[Saved entries]
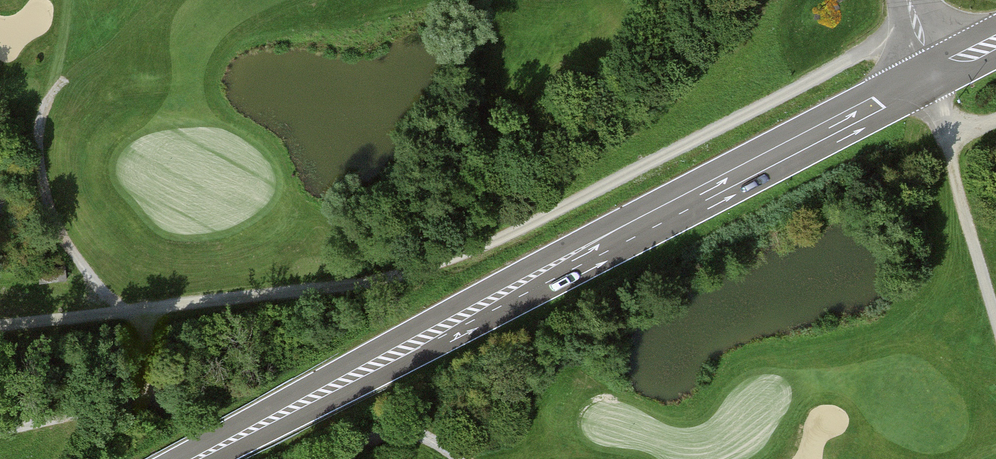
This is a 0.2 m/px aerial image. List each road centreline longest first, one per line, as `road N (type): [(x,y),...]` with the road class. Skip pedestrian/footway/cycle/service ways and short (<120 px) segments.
road 1 (track): [(918,29),(512,236),(404,274),(0,328)]
road 2 (primary): [(196,458),(930,75)]
road 3 (track): [(63,79),(40,119),(44,178),(54,217),(109,315)]
road 4 (track): [(995,308),(930,75)]
road 5 (track): [(0,431),(157,397)]
road 6 (track): [(145,311),(152,380),(190,458)]
road 7 (track): [(338,458),(392,431),(429,438),(462,458)]

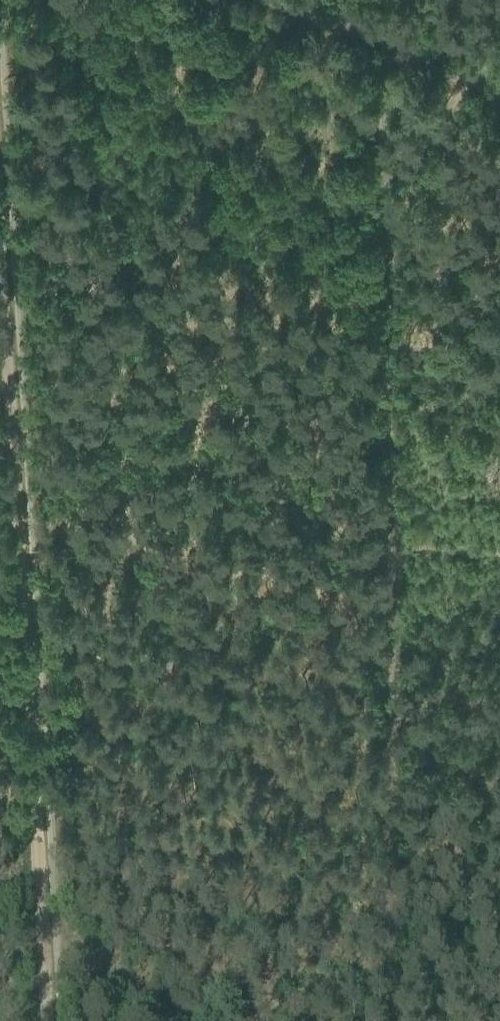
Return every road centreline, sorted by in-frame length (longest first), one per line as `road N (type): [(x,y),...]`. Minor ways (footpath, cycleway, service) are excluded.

◆ **What you are asked to do**: Could you repeat the data exactly, omitting its pictures?

◆ **Task solution**:
This is a 0.2 m/px aerial image. List each road centreline longest first, one per line, as `road N (type): [(x,y),...]` with the road class. Skip pedestrian/footway/cycle/service ways and short (<120 px) segments.
road 1 (track): [(918,29),(512,236),(404,274),(0,328)]
road 2 (primary): [(196,458),(930,75)]
road 3 (track): [(63,79),(40,119),(44,178),(54,217),(109,315)]
road 4 (track): [(995,308),(930,75)]
road 5 (track): [(0,431),(157,397)]
road 6 (track): [(145,311),(152,380),(190,458)]
road 7 (track): [(338,458),(392,431),(429,438),(462,458)]

Return every road centreline, sorted by in-frame length (longest first), one per line as `road N (type): [(x,y),...]`. Minor ways (footpath, cycleway, service) are excluded.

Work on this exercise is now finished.